** START OF LISTING **
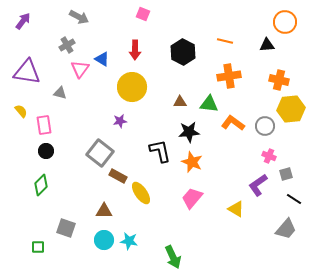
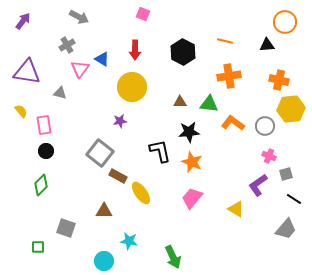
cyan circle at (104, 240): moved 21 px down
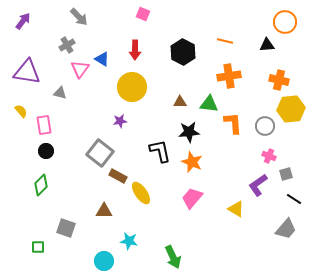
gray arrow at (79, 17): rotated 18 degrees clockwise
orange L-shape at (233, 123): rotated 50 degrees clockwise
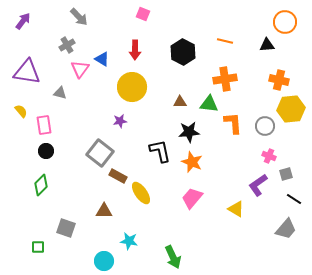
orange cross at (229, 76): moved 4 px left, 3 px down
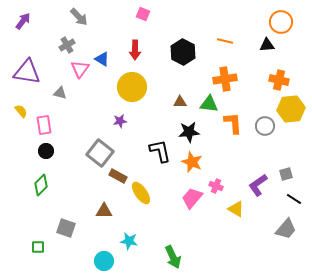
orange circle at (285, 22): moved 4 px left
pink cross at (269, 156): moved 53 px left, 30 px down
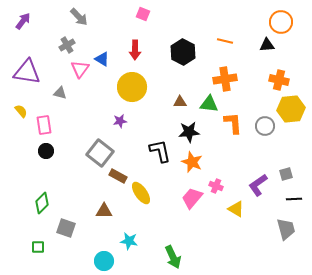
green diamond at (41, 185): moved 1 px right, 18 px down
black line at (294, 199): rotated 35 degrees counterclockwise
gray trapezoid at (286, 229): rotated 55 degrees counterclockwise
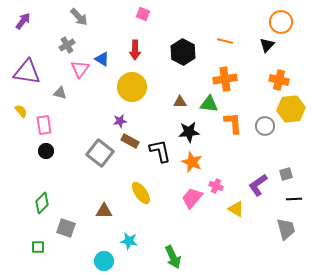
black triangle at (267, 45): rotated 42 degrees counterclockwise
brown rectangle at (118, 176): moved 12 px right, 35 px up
** END OF LISTING **
## GOAL
Reproduce every line of the listing above word for word, omitting the pictures.

## TASK ANSWER
cyan circle at (104, 240): moved 21 px down
gray arrow at (79, 17): rotated 18 degrees clockwise
orange L-shape at (233, 123): rotated 50 degrees clockwise
orange cross at (229, 76): moved 4 px left, 3 px down
orange circle at (285, 22): moved 4 px left
pink cross at (269, 156): moved 53 px left, 30 px down
green diamond at (41, 185): moved 1 px right, 18 px down
black line at (294, 199): rotated 35 degrees counterclockwise
gray trapezoid at (286, 229): rotated 55 degrees counterclockwise
black triangle at (267, 45): rotated 42 degrees counterclockwise
brown rectangle at (118, 176): moved 12 px right, 35 px up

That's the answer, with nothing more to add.